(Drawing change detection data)
......

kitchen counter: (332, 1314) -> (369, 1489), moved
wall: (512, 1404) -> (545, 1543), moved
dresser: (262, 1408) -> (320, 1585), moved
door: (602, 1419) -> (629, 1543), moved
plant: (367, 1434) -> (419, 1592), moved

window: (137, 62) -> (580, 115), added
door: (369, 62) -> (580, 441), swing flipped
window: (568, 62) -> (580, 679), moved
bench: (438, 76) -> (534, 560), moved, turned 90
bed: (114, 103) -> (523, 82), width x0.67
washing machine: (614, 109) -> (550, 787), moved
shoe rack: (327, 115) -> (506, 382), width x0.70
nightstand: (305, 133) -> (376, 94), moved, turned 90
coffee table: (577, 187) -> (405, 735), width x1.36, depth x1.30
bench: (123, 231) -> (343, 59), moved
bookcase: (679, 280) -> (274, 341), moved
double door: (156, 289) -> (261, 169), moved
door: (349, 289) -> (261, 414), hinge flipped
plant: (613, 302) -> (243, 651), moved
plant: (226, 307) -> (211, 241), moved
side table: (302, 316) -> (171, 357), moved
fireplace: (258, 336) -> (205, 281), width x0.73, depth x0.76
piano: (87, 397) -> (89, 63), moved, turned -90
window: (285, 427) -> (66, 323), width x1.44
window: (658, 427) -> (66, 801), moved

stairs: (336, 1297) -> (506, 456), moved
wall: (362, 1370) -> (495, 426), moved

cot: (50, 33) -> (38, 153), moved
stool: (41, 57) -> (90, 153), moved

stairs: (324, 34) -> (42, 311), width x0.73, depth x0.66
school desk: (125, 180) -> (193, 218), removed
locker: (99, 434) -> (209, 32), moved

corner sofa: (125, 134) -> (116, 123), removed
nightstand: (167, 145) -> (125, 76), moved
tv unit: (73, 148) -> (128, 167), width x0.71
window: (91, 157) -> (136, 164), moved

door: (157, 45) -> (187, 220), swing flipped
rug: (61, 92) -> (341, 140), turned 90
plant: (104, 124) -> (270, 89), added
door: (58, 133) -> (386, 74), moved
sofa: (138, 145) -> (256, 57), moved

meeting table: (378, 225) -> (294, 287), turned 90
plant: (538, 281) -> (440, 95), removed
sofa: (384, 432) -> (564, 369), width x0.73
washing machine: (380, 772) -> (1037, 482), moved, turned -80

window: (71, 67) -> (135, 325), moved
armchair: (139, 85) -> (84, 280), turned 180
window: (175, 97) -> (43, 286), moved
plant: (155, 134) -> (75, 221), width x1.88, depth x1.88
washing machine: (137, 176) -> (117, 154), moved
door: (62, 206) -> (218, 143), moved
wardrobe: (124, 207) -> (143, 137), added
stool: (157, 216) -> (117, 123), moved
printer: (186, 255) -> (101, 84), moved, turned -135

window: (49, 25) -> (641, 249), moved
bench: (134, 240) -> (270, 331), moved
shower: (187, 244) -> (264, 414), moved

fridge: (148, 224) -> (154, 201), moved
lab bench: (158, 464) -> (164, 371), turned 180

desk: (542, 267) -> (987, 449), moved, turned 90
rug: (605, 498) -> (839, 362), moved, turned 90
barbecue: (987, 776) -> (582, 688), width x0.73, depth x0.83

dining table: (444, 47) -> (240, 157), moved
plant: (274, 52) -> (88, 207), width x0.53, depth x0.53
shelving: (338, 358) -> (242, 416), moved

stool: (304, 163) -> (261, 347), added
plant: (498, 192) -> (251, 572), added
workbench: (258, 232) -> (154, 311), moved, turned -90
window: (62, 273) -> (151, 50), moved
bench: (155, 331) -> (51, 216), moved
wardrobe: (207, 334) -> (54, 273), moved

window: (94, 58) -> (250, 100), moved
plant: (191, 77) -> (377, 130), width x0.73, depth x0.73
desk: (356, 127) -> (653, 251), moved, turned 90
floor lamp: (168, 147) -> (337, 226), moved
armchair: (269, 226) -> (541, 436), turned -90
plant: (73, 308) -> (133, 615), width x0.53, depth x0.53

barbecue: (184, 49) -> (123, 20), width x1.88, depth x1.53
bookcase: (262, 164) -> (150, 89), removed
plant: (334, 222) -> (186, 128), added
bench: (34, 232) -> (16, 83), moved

......

Whenever a line in the preceding entries includes the word "desk", count it, and state the total alone.

## COMPLETED TASK
3